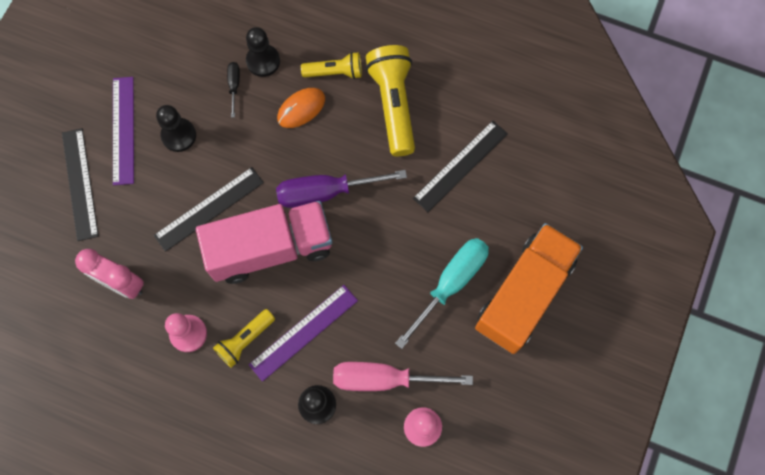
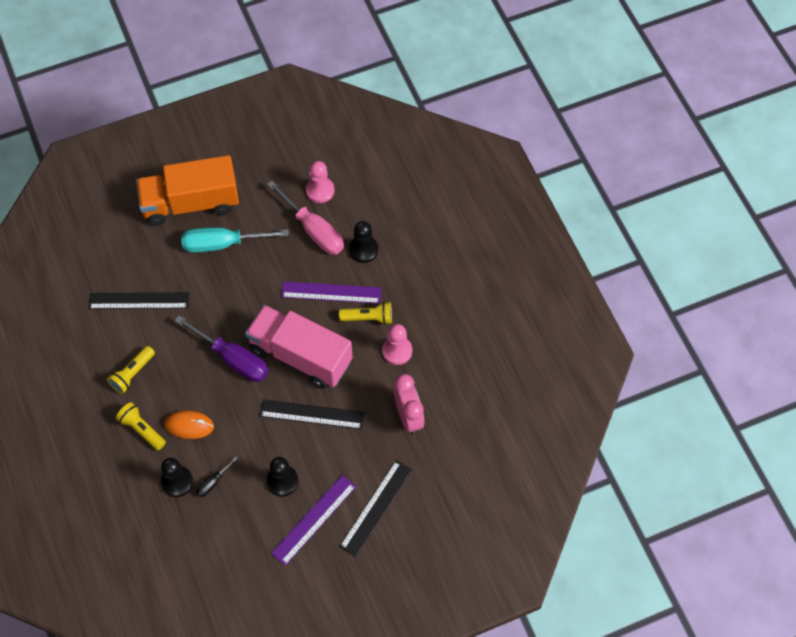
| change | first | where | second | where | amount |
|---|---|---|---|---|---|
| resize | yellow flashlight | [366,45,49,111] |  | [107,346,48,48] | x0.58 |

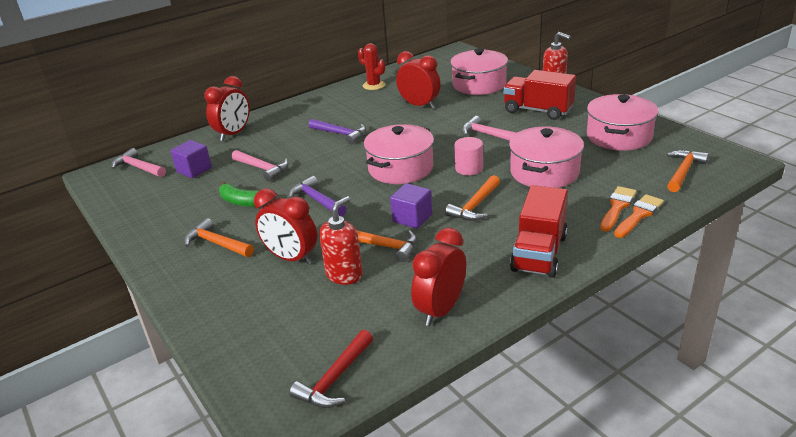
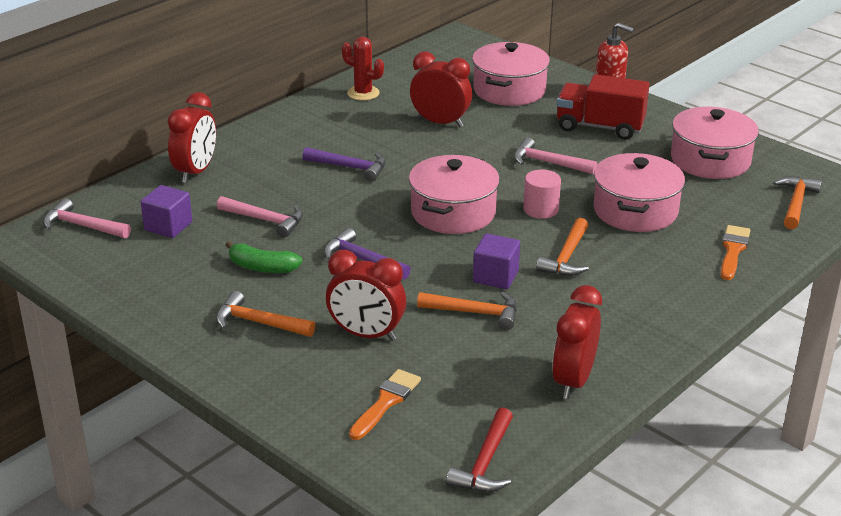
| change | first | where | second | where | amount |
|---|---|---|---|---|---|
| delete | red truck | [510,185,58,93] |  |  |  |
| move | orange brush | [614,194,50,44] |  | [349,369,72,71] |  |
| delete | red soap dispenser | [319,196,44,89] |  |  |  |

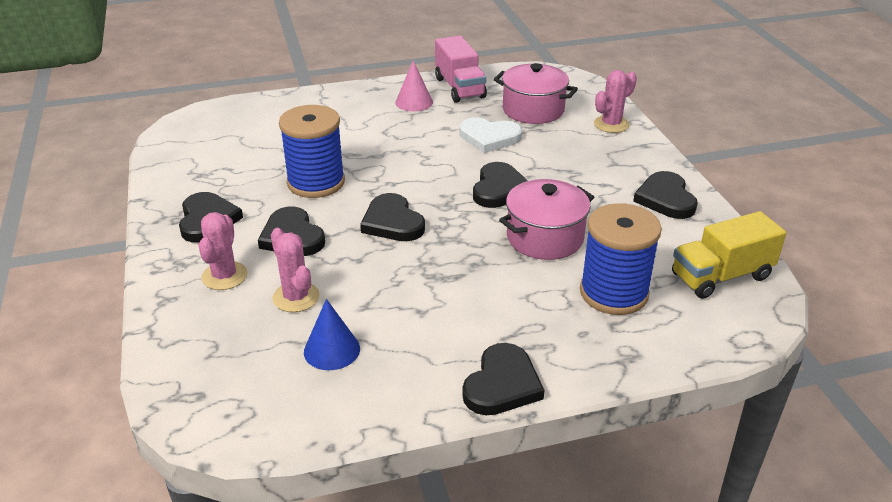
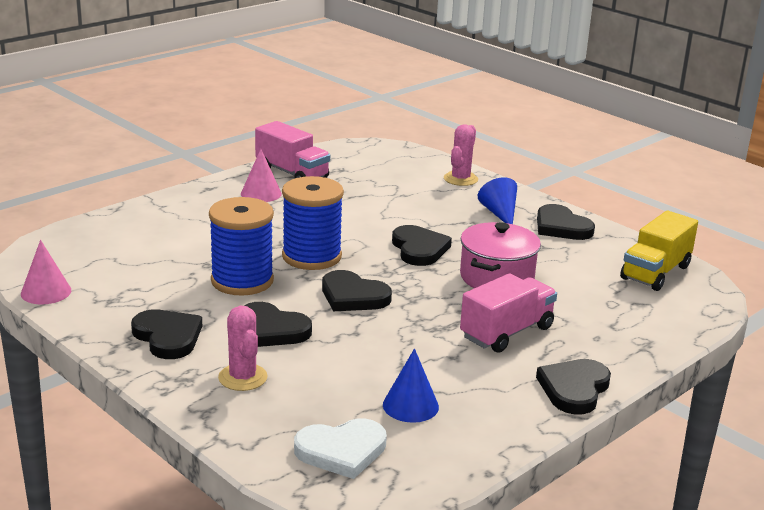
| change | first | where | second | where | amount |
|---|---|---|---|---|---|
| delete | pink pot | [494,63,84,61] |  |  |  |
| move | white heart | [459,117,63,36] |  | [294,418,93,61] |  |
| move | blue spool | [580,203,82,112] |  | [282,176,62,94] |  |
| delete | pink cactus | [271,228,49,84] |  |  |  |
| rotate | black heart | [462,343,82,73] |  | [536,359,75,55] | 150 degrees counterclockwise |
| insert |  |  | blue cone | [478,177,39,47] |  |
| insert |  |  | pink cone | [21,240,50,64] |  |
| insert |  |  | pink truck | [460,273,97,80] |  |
...
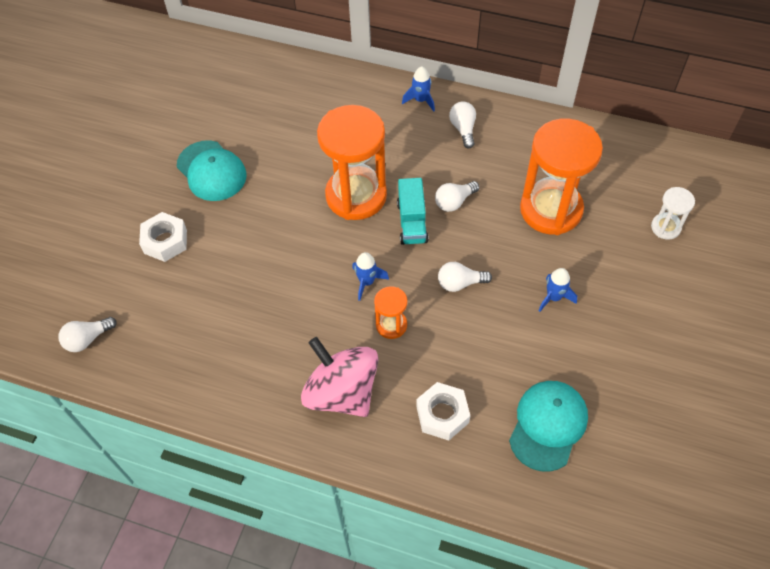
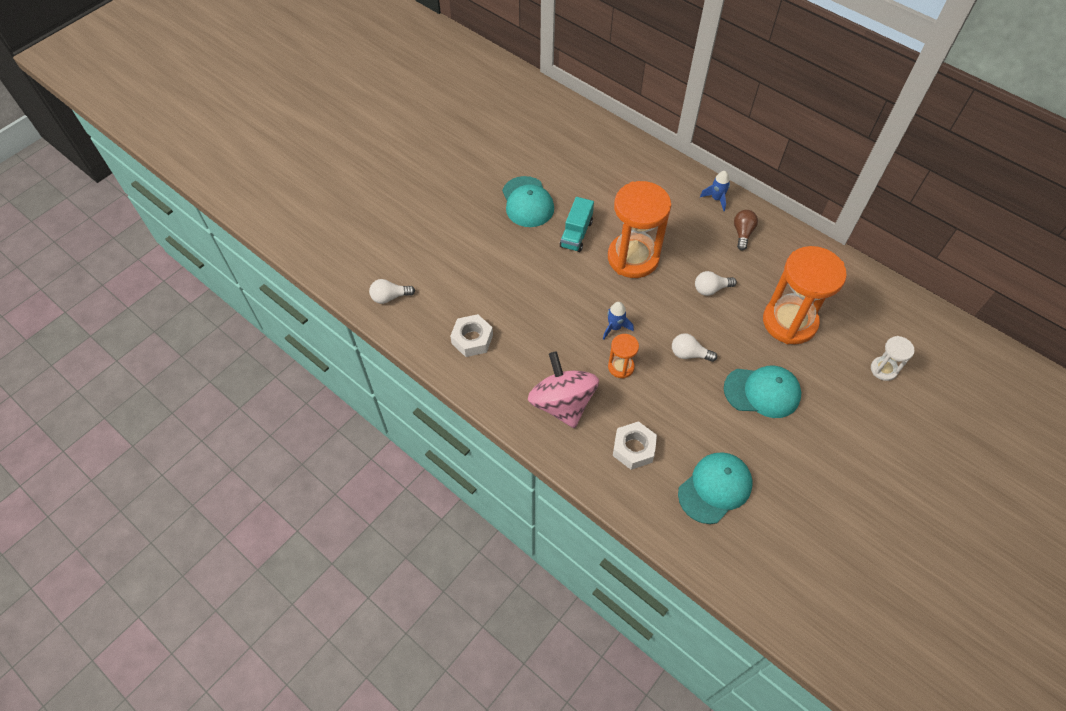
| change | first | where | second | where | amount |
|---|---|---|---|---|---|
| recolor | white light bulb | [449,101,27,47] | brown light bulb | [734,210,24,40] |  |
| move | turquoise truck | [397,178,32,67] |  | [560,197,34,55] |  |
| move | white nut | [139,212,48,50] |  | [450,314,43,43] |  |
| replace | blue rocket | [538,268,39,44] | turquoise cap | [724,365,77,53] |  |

> Task directions:
Using the material above, return every line that holds the string "heart".

> Solved problem:
| move | white heart | [459,117,63,36] |  | [294,418,93,61] |  |
| rotate | black heart | [462,343,82,73] |  | [536,359,75,55] | 150 degrees counterclockwise |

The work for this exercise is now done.